Work instructions — Starting at the line below with "(294, 338) = (364, 382): blue button -> none" and stopping at the line with "(432, 369) = (391, 155): green", please print each line exactly, those two included, and skip every picture.

[Coordinate-based object records]
────────────────────────────────────────

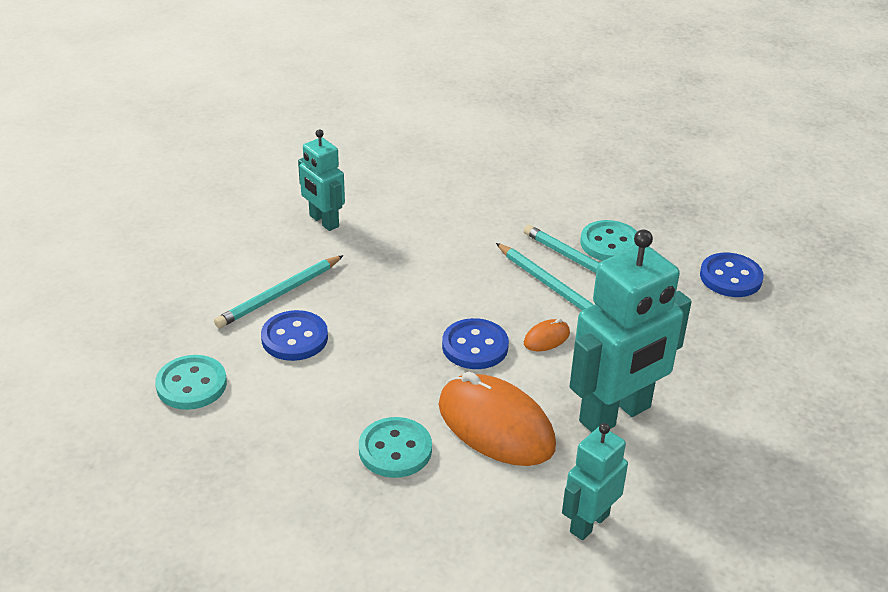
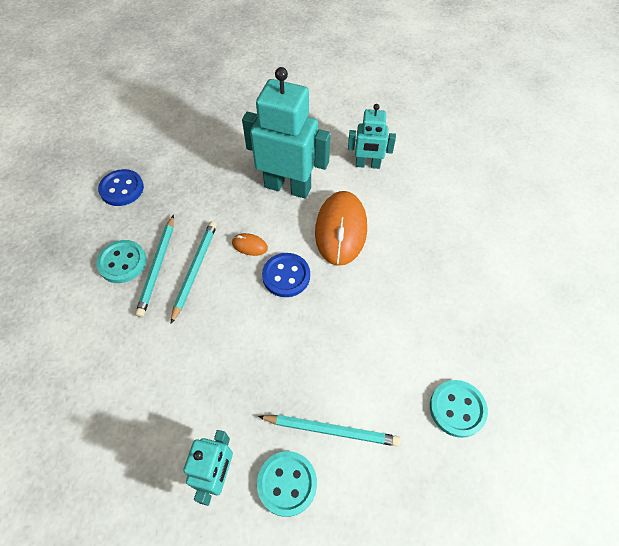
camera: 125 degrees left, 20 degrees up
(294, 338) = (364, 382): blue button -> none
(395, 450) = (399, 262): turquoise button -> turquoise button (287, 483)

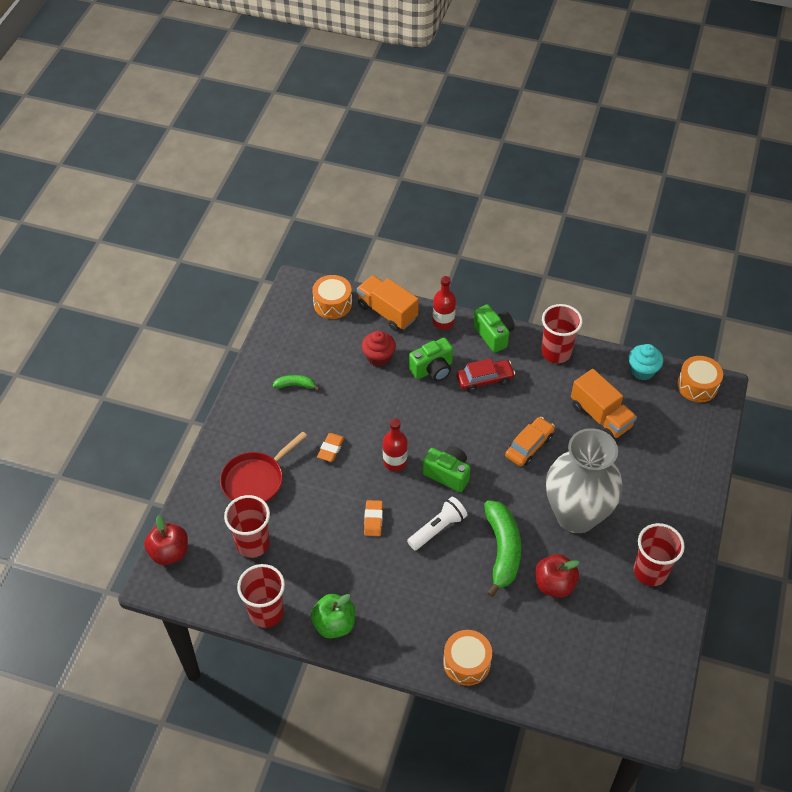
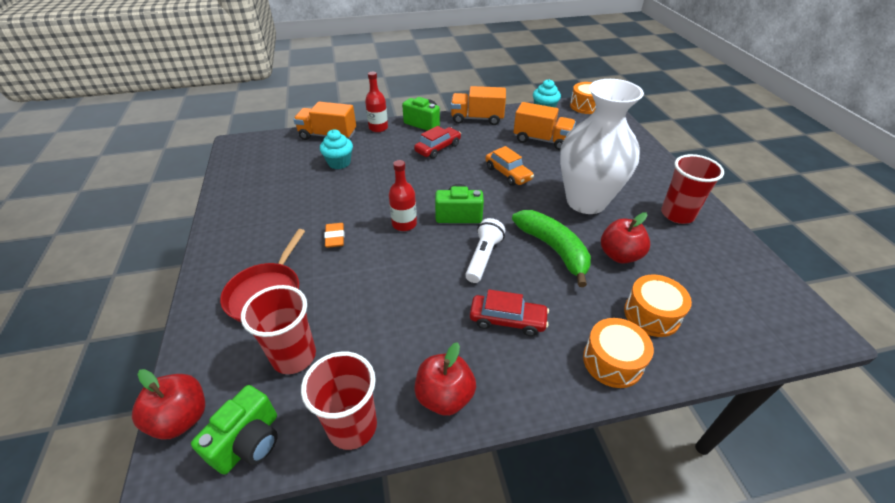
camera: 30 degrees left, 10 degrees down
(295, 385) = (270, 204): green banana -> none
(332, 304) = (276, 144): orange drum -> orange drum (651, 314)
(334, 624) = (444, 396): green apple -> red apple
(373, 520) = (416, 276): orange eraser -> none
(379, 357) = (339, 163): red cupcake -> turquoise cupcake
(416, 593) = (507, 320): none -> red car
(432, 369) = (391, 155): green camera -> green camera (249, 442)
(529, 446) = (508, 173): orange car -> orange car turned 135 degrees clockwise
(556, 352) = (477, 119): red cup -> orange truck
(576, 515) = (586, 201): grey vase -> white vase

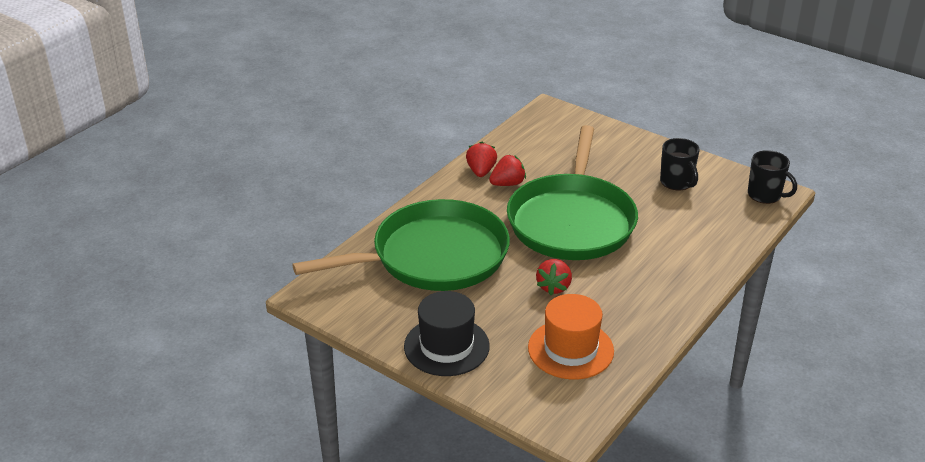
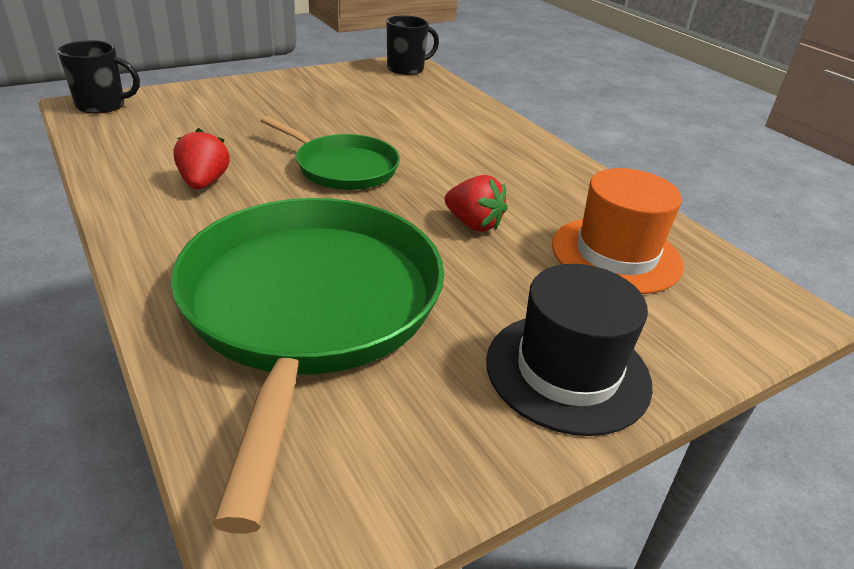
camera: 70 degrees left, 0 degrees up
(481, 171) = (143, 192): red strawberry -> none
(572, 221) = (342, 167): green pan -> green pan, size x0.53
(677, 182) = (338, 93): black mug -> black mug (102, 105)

────────────────────────────────────────

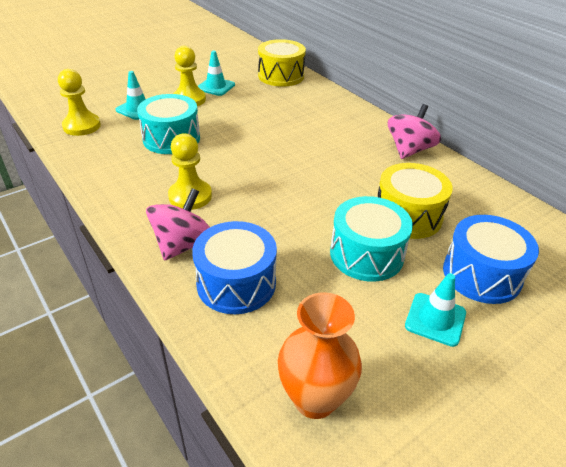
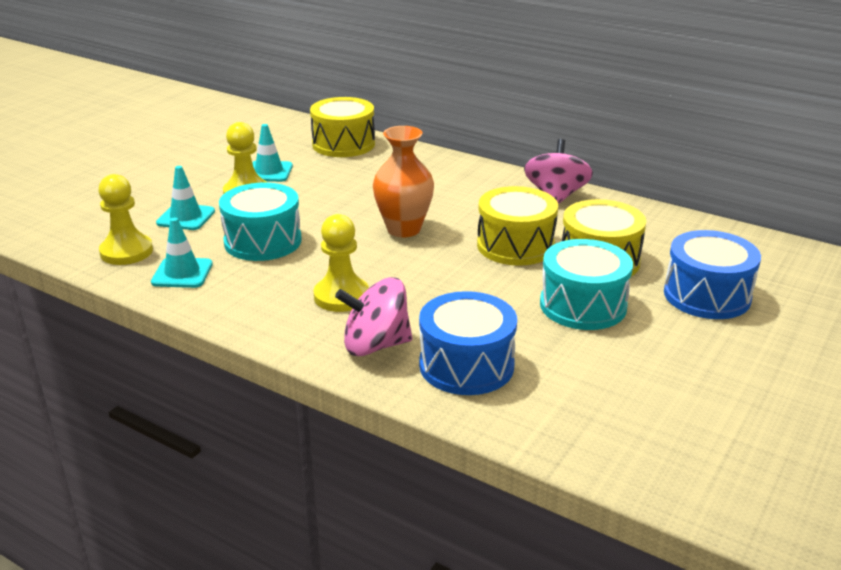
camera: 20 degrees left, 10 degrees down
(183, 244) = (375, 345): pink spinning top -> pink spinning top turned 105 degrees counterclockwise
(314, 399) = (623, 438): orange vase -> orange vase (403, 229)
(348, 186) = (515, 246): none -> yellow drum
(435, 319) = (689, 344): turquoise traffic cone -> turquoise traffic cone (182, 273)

────────────────────────────────────────

Reply —
(294, 338) = (364, 382): blue button -> none
(395, 450) = (399, 262): turquoise button -> turquoise button (287, 483)

camera: 30 degrees left, 10 degrees down
(295, 385) = (270, 204): green banana -> none
(332, 304) = (276, 144): orange drum -> orange drum (651, 314)
(334, 624) = (444, 396): green apple -> red apple
(373, 520) = (416, 276): orange eraser -> none
(379, 357) = (339, 163): red cupcake -> turquoise cupcake
(416, 593) = (507, 320): none -> red car
(432, 369) = (391, 155): green camera -> green camera (249, 442)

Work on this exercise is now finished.